**Task directions**
Reproduce all the records word for word. Omit images.

**Information shown**
*-*-*
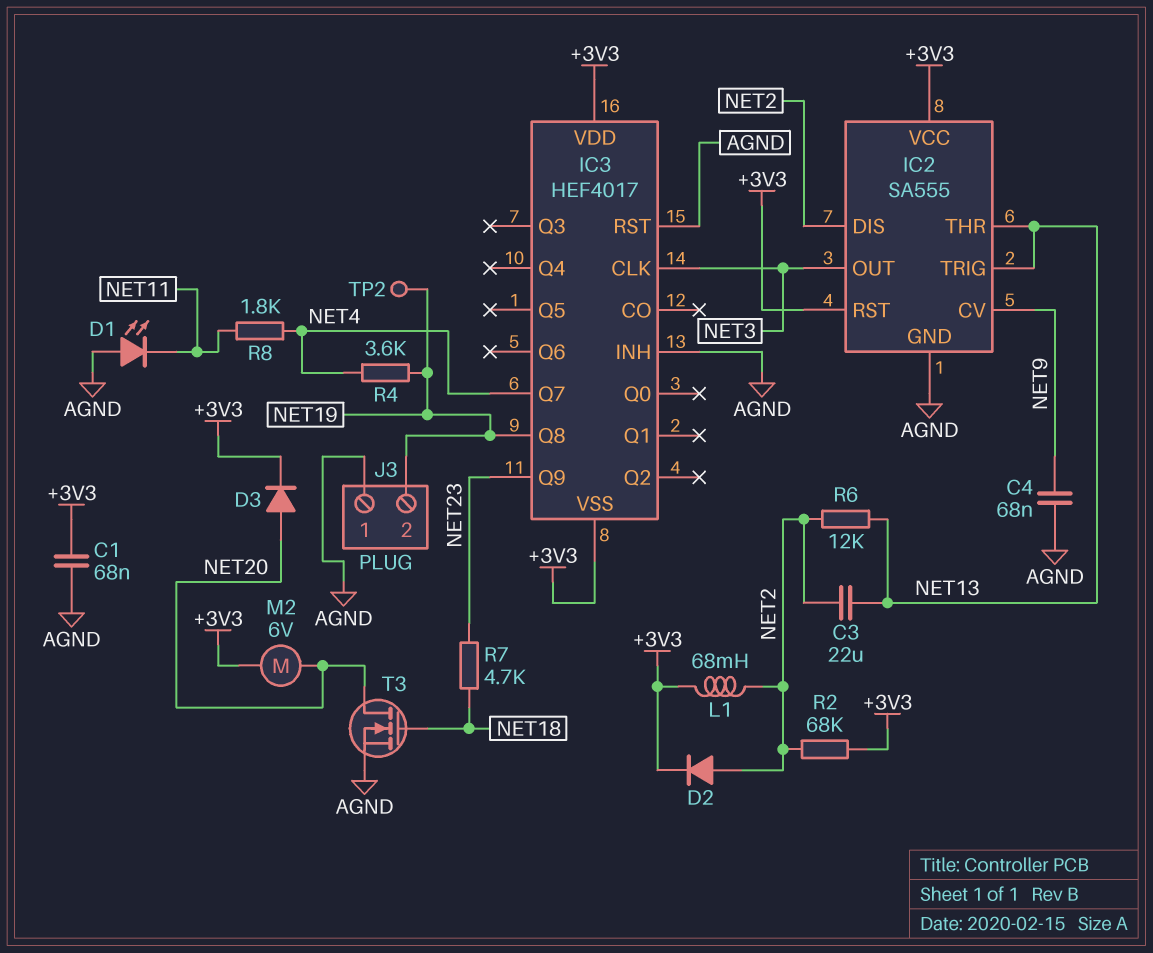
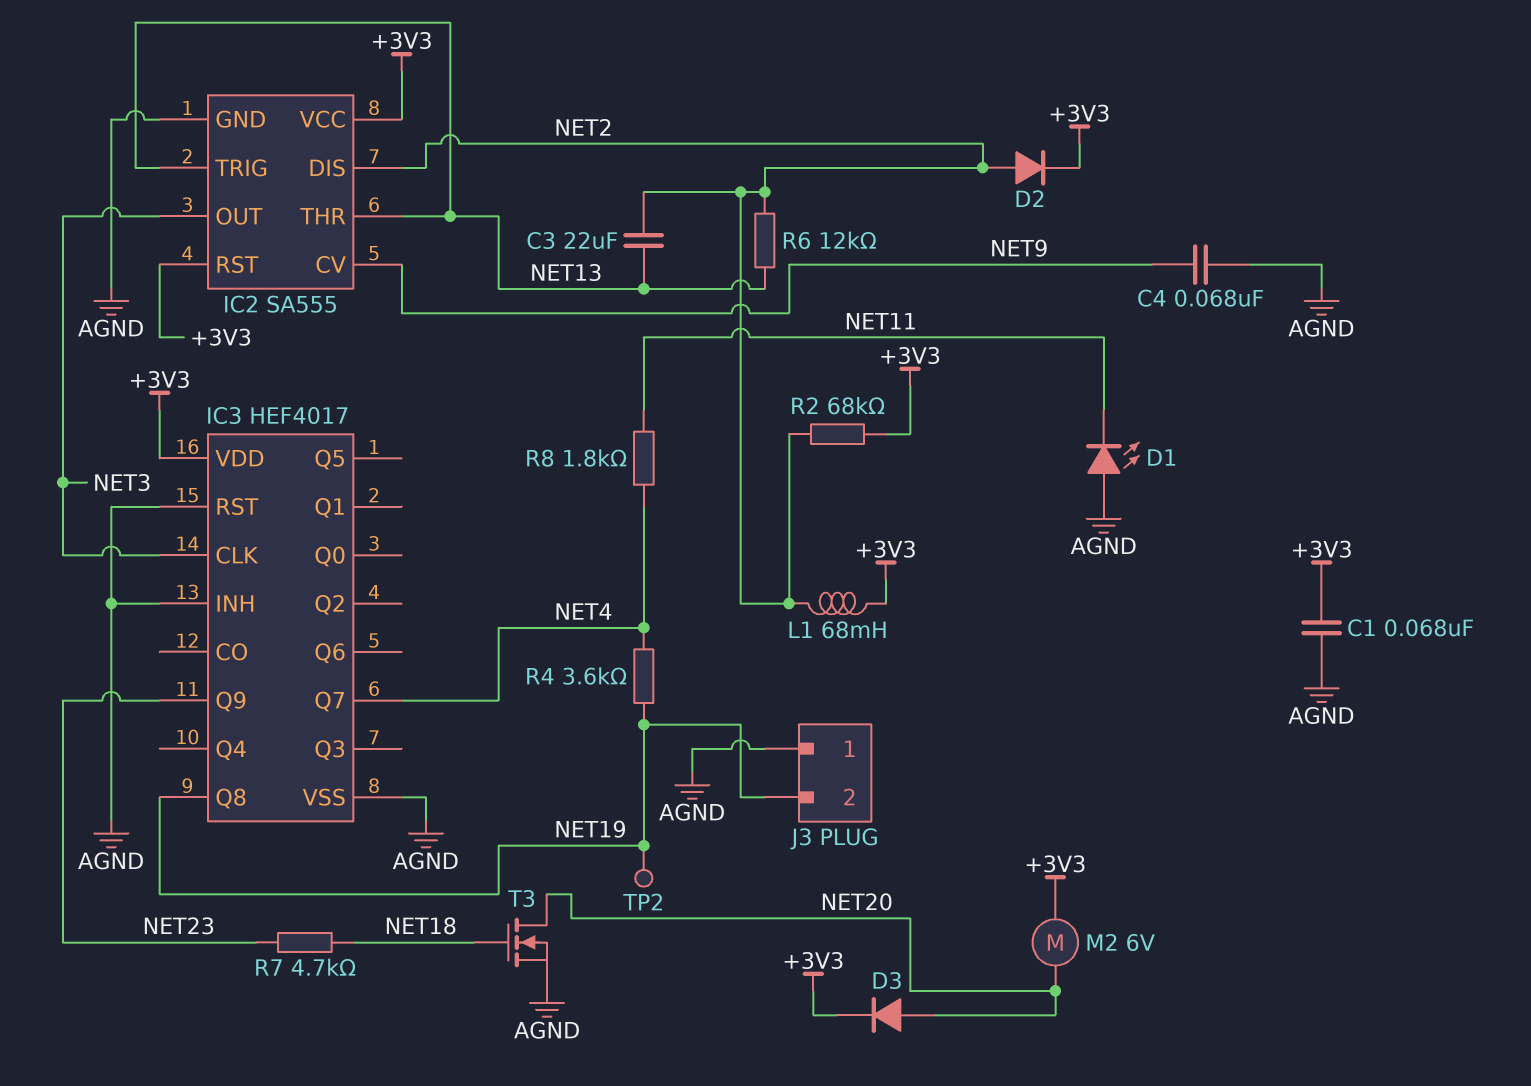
IC3 pin VSS: +3V3 -> AGND

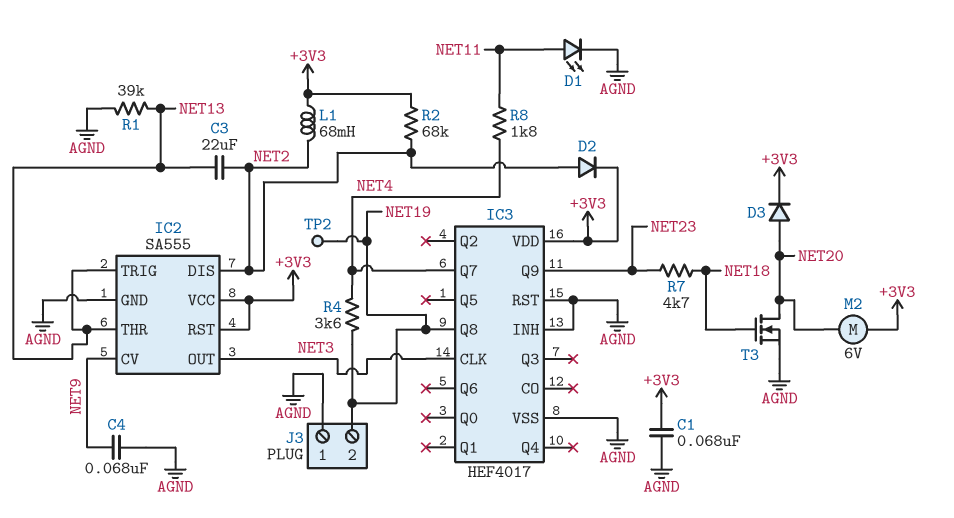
D1: LED (A AGND, K NET11) -> LED (A NET11, K AGND)
R1: none -> 39k (AGND, NET13)
R6: 12k (NET2, NET13) -> none

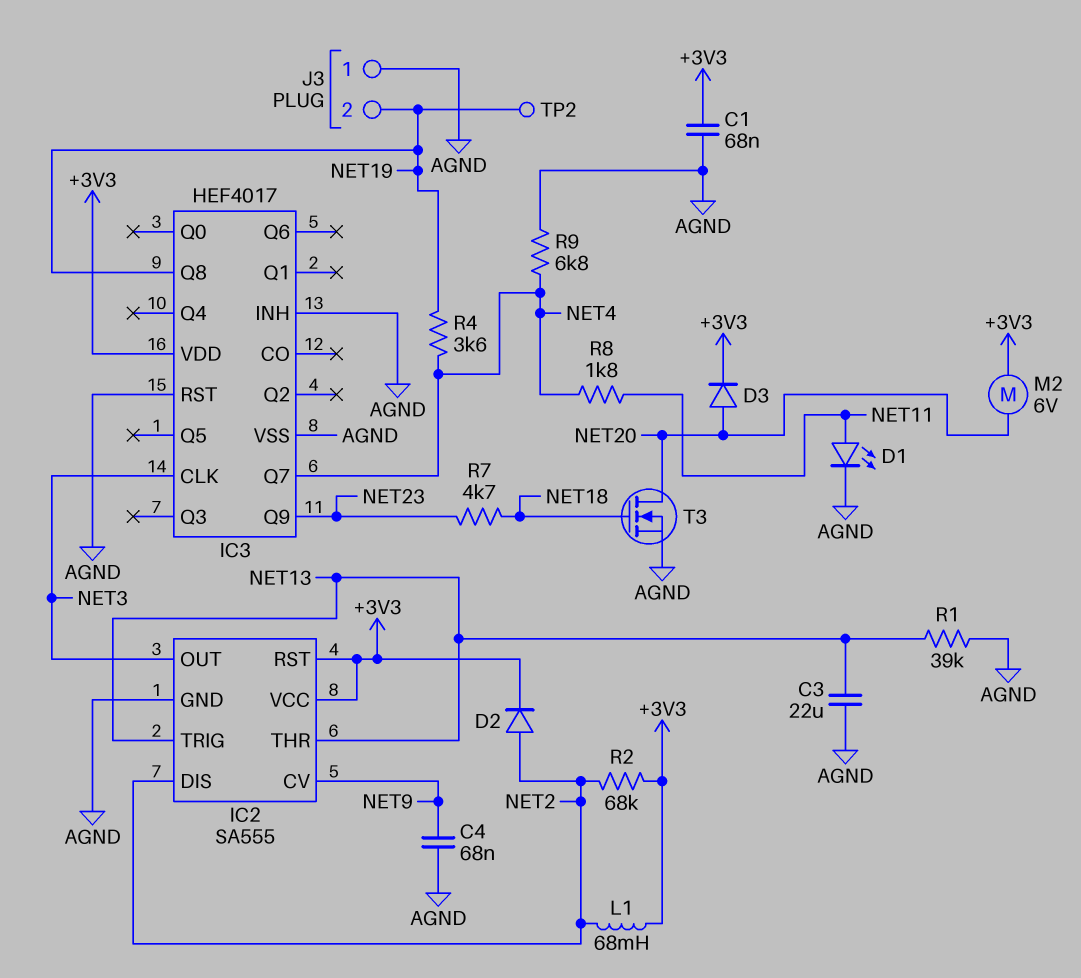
C3: 22uF (NET2, NET13) -> 22uF (AGND, NET13)
R9: none -> 6.8k (AGND, NET4)

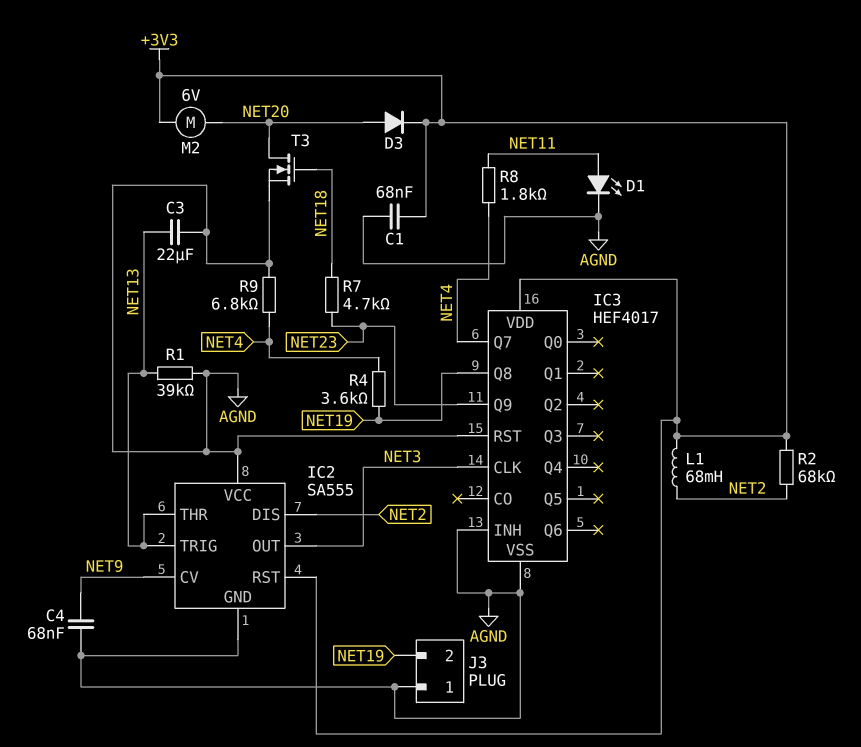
D2: diode (A NET2, K +3V3) -> none
IC2 pin VCC: +3V3 -> AGND
TP2: test point (NET19) -> none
*-*-*
**Solution**
IC3 pin VSS: +3V3 -> AGND

D1: LED (A AGND, K NET11) -> LED (A NET11, K AGND)
R1: none -> 39k (AGND, NET13)
R6: 12k (NET2, NET13) -> none

C3: 22uF (NET2, NET13) -> 22uF (AGND, NET13)
R9: none -> 6.8k (AGND, NET4)

D2: diode (A NET2, K +3V3) -> none
IC2 pin VCC: +3V3 -> AGND
TP2: test point (NET19) -> none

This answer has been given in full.